## Task prompt
Please retype all of the entries that follow, leaving the images out.

## Material shown
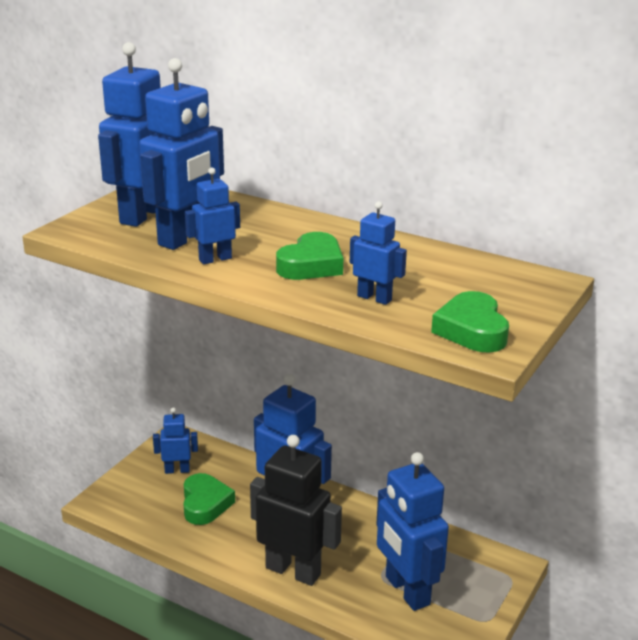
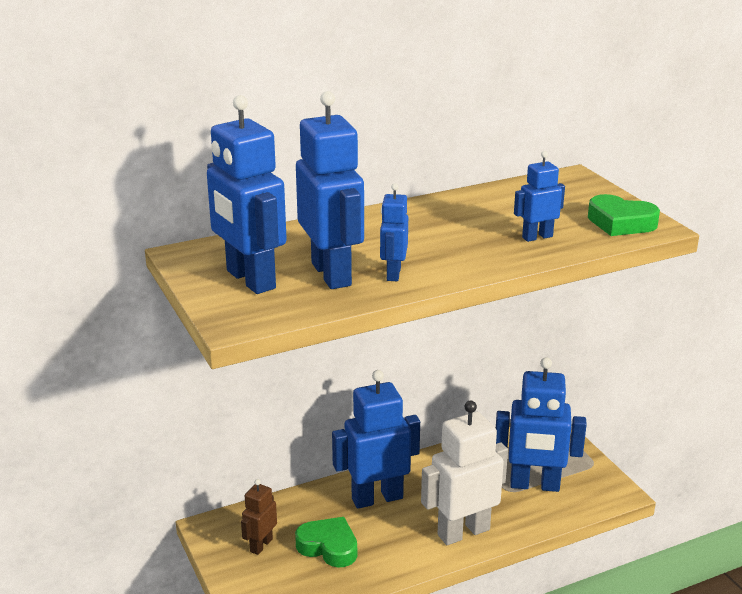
camera: 55 degrees left, 0 degrees up
blue robot [153,407,198,474] -> brown robot [241,479,277,555]
black robot [250,435,342,586] -> white robot [421,400,508,545]
green heart [276,232,343,280] -> none

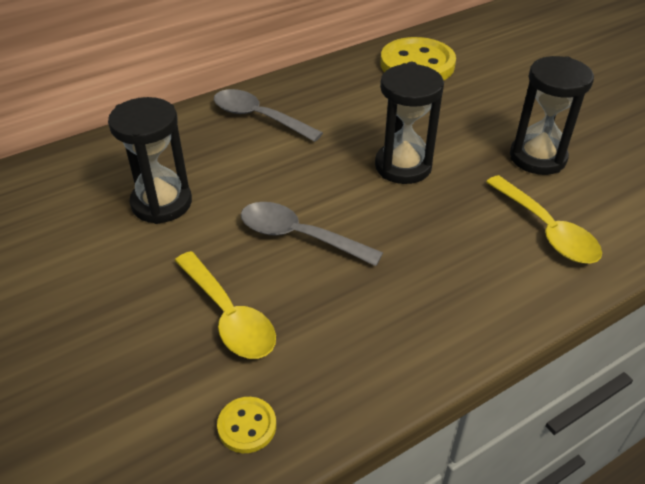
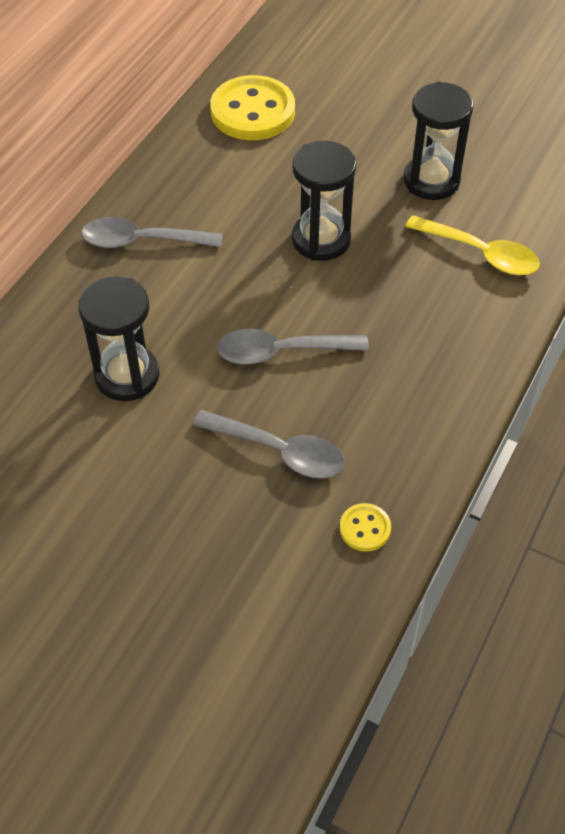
camera: 30 degrees left, 10 degrees up
yellow spoon [175,251,276,359] -> grey spoon [193,410,345,479]

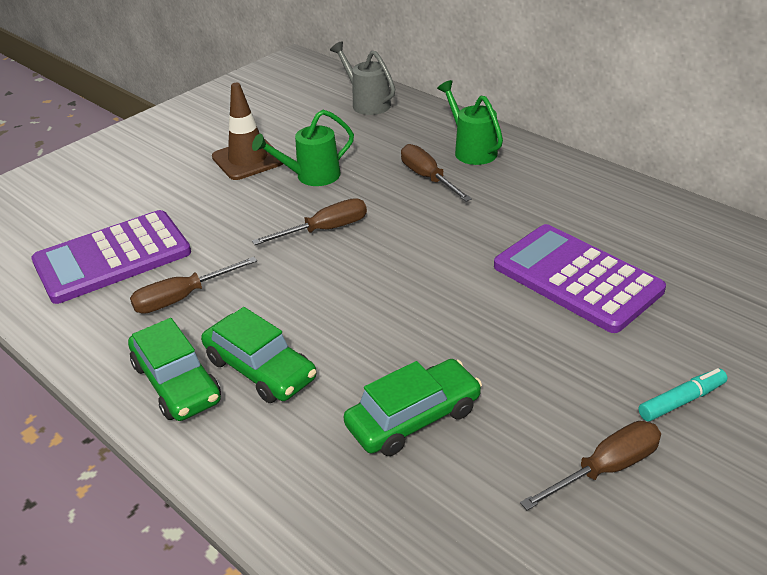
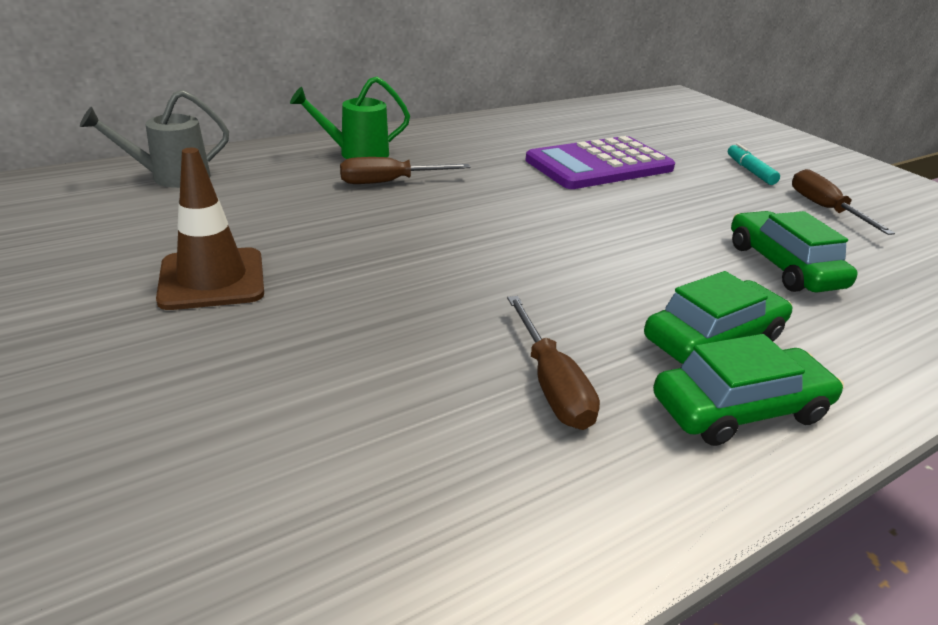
camera: 80 degrees left, 5 degrees down
purple calculator [31,210,191,304] -> none
green watering can [252,110,354,186] -> none
brown screwdriver [252,198,367,245] -> none

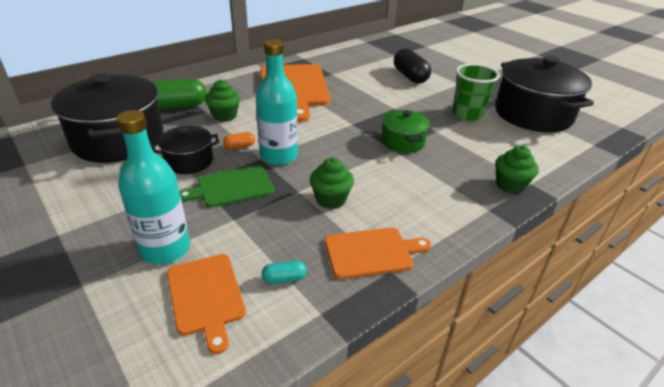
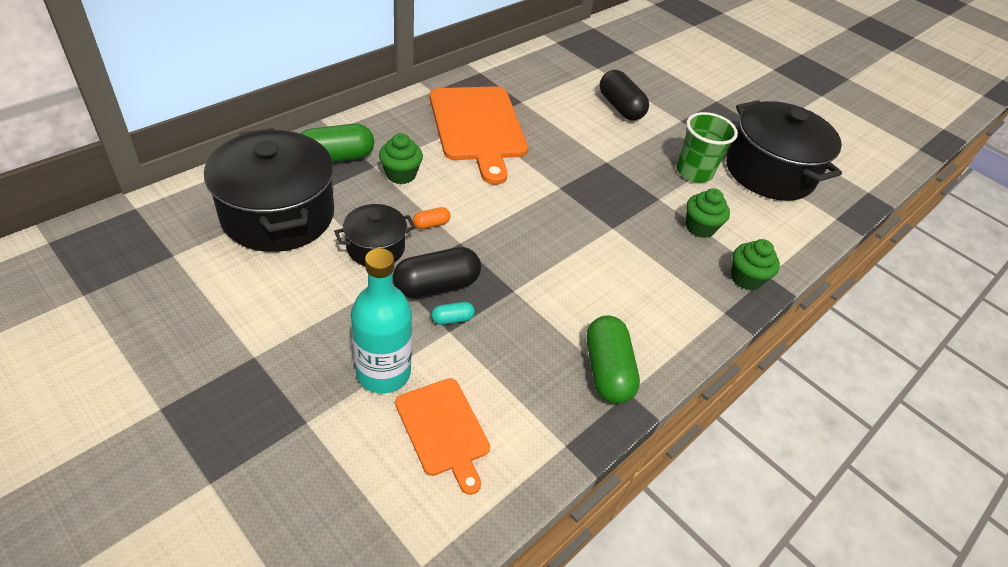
camera: 10 degrees left, 10 degrees up
green cutting board [180,165,274,208] -> black capsule [392,247,481,299]
turquoise bottle [256,39,298,165] -> none
turquoise capsule [261,261,307,284] -> turquoise capsule moved to [431,302,475,325]
green cupcake [310,158,354,209] -> green cupcake moved to [686,188,730,238]
orange cutting board [325,227,431,279] -> green capsule [586,315,640,404]
green pot [382,110,430,153] -> none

## Response
camera: 55 degrees left, 0 degrees up
blue robot [153,407,198,474] -> brown robot [241,479,277,555]
black robot [250,435,342,586] -> white robot [421,400,508,545]
green heart [276,232,343,280] -> none

camera: 30 degrees left, 10 degrees up
yellow spoon [175,251,276,359] -> grey spoon [193,410,345,479]

camera: 80 degrees left, 5 degrees down
purple calculator [31,210,191,304] -> none
green watering can [252,110,354,186] -> none
brown screwdriver [252,198,367,245] -> none

camera: 10 degrees left, 10 degrees up
green cutting board [180,165,274,208] -> black capsule [392,247,481,299]
turquoise bottle [256,39,298,165] -> none
turquoise capsule [261,261,307,284] -> turquoise capsule moved to [431,302,475,325]
green cupcake [310,158,354,209] -> green cupcake moved to [686,188,730,238]
orange cutting board [325,227,431,279] -> green capsule [586,315,640,404]
green pot [382,110,430,153] -> none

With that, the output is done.